Records for locating described items
==================================================

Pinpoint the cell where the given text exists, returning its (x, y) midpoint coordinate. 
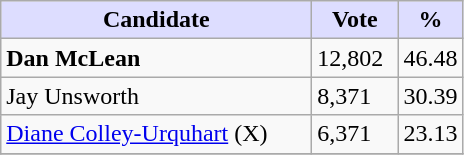
Jay Unsworth (156, 96)
% (430, 20)
Diane Colley-Urquhart (X) (156, 134)
46.48 (430, 58)
Vote (355, 20)
12,802 (355, 58)
23.13 (430, 134)
6,371 (355, 134)
Candidate (156, 20)
8,371 (355, 96)
30.39 (430, 96)
Dan McLean (156, 58)
Return [X, Y] of the center of cell containing provided text 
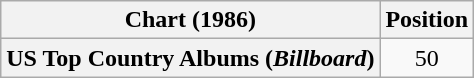
Chart (1986) [190, 20]
US Top Country Albums (Billboard) [190, 58]
50 [427, 58]
Position [427, 20]
Find where the given text appears and provide that cell's center as [X, Y] coordinate. 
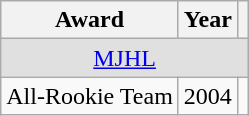
Award [90, 20]
All-Rookie Team [90, 96]
2004 [208, 96]
MJHL [125, 58]
Year [208, 20]
Extract the [X, Y] coordinate from the center of the cell holding the provided text.  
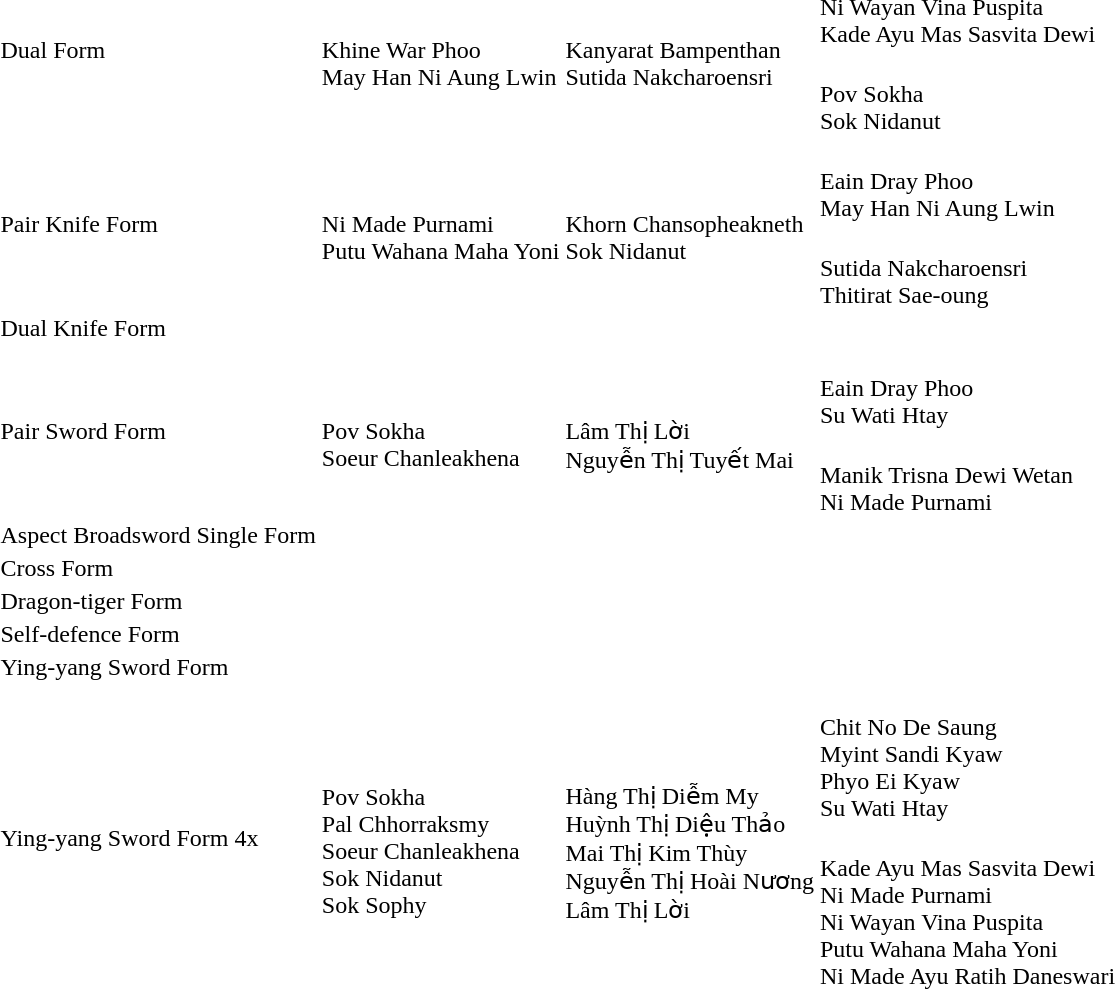
Ni Made PurnamiPutu Wahana Maha Yoni [440, 224]
Khorn ChansopheaknethSok Nidanut [690, 224]
Pov SokhaSoeur Chanleakhena [440, 432]
Lâm Thị LờiNguyễn Thị Tuyết Mai [690, 432]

==================================================

§ The exercise:
Write out every one of the rows above without changing a character, but leave out the pictures.

§ Response for this exercise:
Pinpoint the cell where the given text exists, returning its (x, y) midpoint coordinate. 
Jay Unsworth (156, 96)
% (430, 20)
Diane Colley-Urquhart (X) (156, 134)
46.48 (430, 58)
Vote (355, 20)
12,802 (355, 58)
23.13 (430, 134)
6,371 (355, 134)
Candidate (156, 20)
8,371 (355, 96)
30.39 (430, 96)
Dan McLean (156, 58)
Return [X, Y] of the center of cell containing provided text 
Chart (1986) [190, 20]
US Top Country Albums (Billboard) [190, 58]
50 [427, 58]
Position [427, 20]
Find where the given text appears and provide that cell's center as [X, Y] coordinate. 
Award [90, 20]
All-Rookie Team [90, 96]
2004 [208, 96]
MJHL [125, 58]
Year [208, 20]
Extract the [X, Y] coordinate from the center of the cell holding the provided text.  
Ni Made PurnamiPutu Wahana Maha Yoni [440, 224]
Khorn ChansopheaknethSok Nidanut [690, 224]
Pov SokhaSoeur Chanleakhena [440, 432]
Lâm Thị LờiNguyễn Thị Tuyết Mai [690, 432]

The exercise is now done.